**PROVIDED MATERIAL:**
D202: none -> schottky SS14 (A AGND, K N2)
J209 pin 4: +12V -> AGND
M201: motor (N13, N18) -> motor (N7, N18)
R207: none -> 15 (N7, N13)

* * *

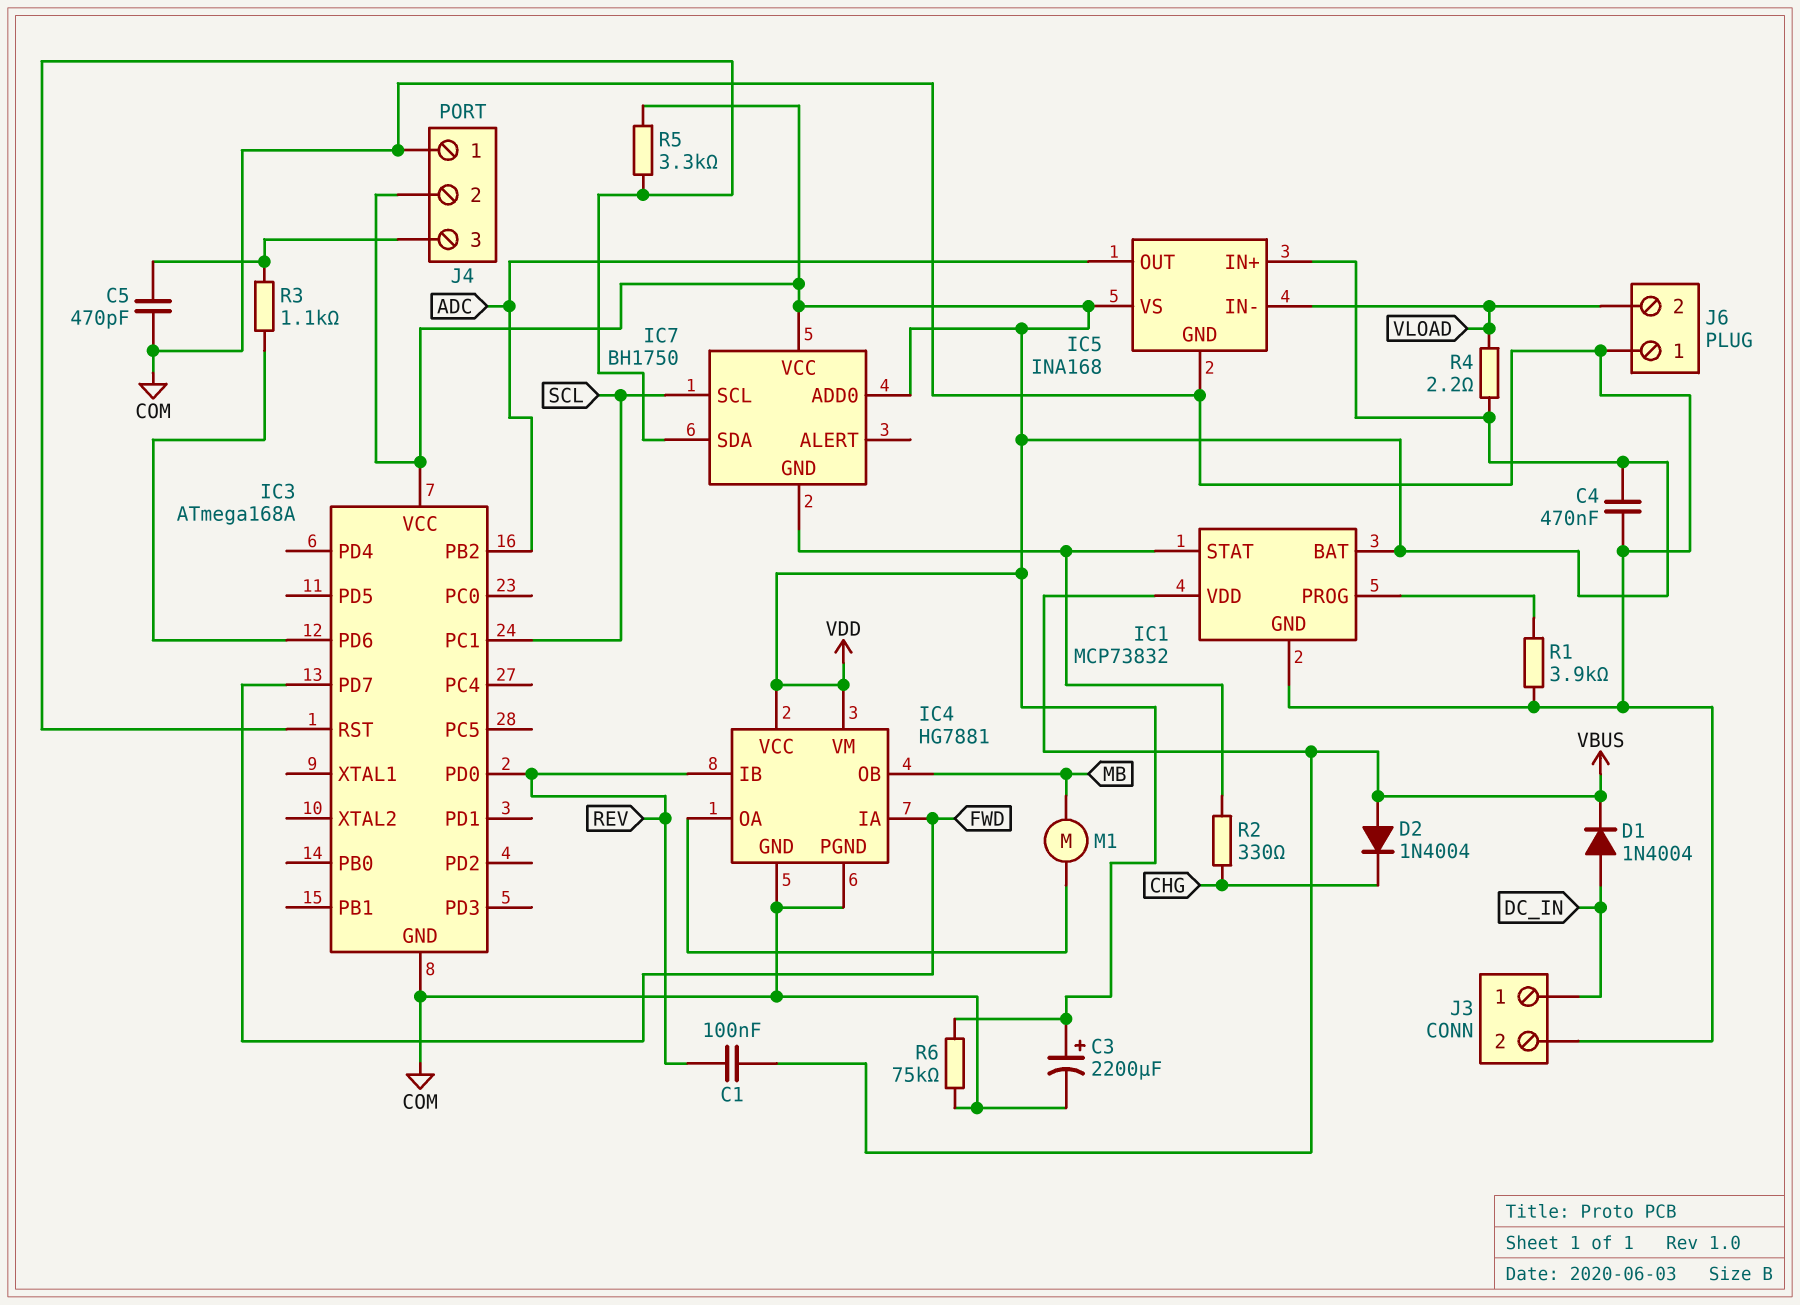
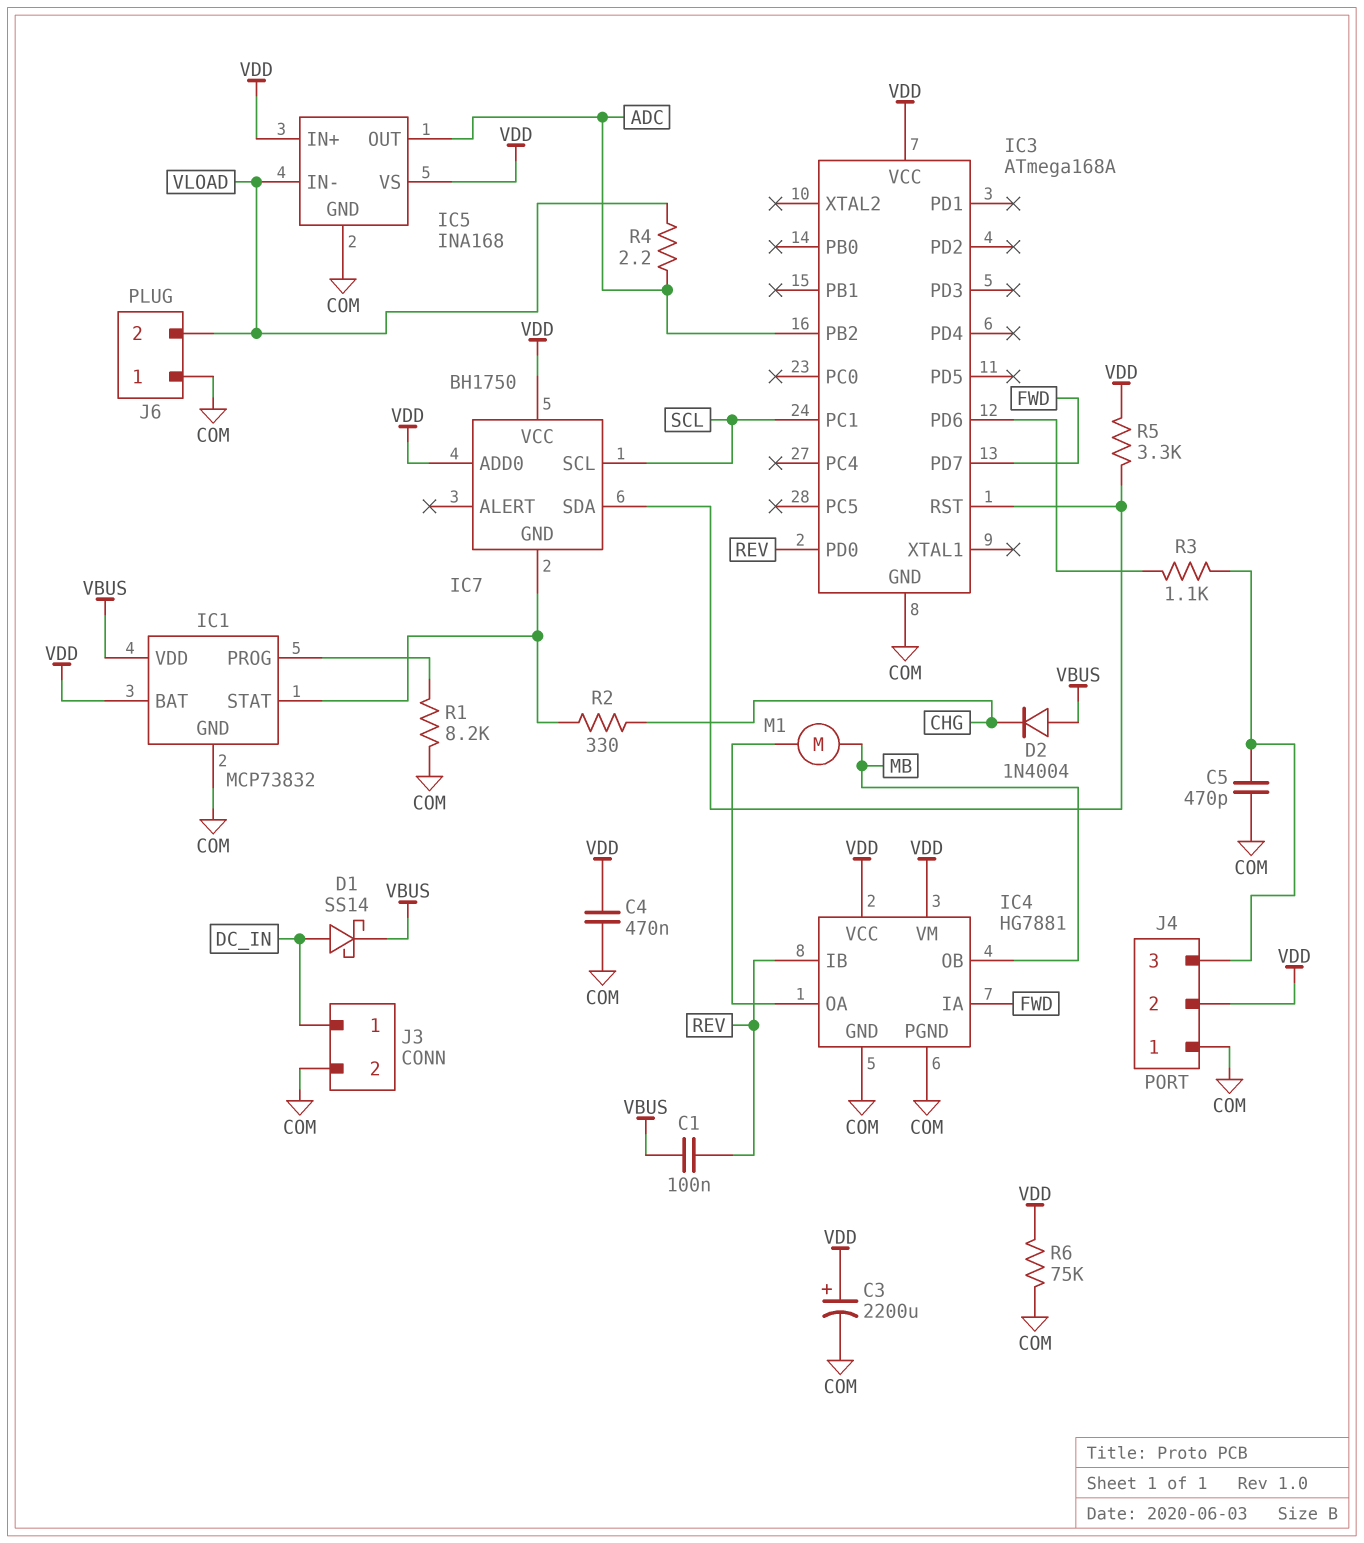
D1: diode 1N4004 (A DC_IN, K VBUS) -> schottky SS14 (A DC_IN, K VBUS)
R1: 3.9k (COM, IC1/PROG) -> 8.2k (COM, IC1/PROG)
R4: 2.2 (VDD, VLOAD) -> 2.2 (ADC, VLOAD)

==

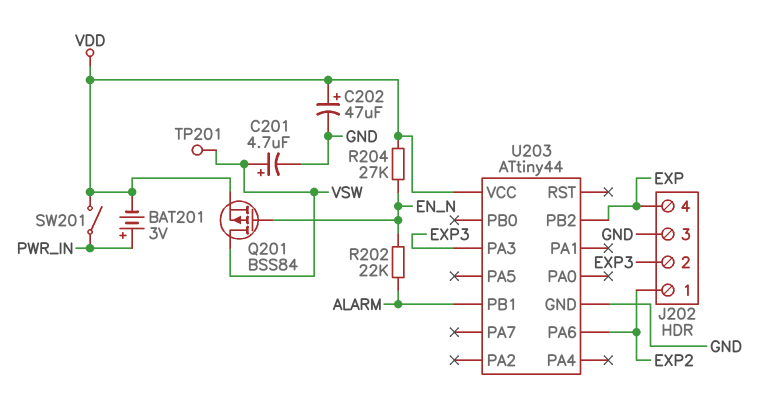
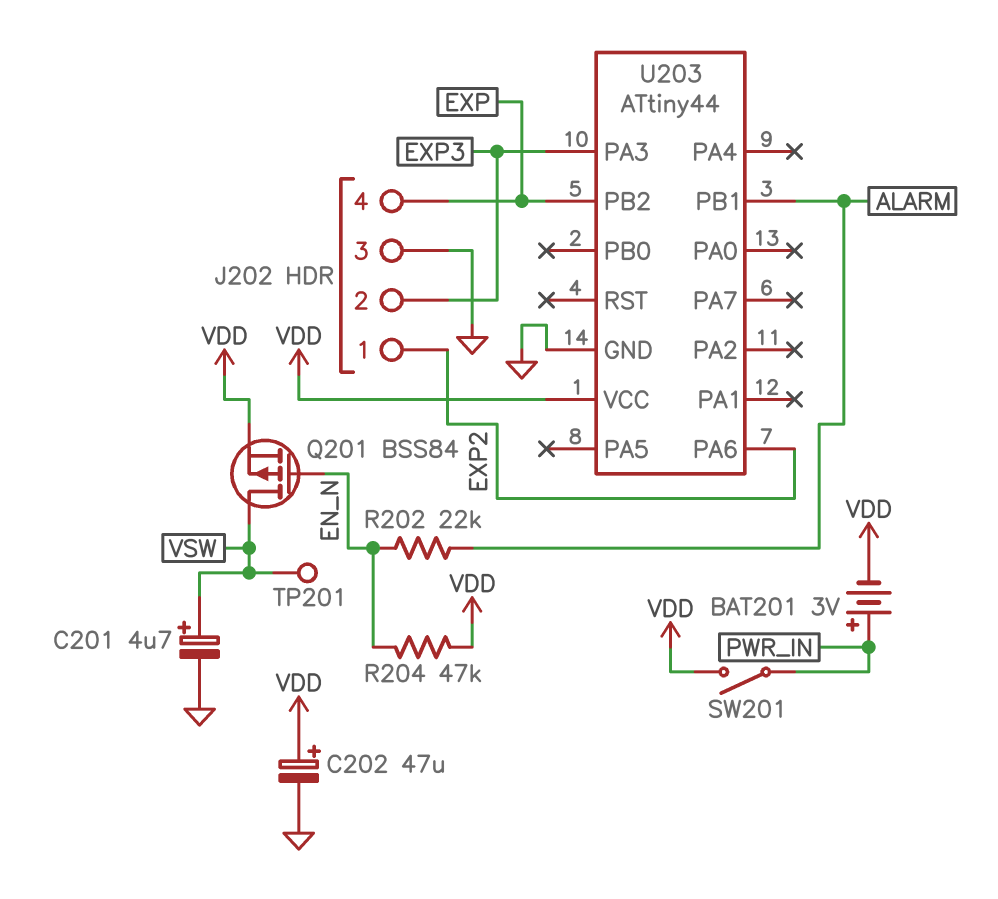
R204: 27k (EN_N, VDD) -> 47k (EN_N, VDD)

**WORK TO BE COMPLETED:** Starting at the line above that contains "D202: none -> schottky SS14 (A AGND, K N2)", repeat each line exactly up to and including the line that contains "R207: none -> 15 (N7, N13)", and stop there.

**SOLUTION FOR THIS PROBLEM:**
D202: none -> schottky SS14 (A AGND, K N2)
J209 pin 4: +12V -> AGND
M201: motor (N13, N18) -> motor (N7, N18)
R207: none -> 15 (N7, N13)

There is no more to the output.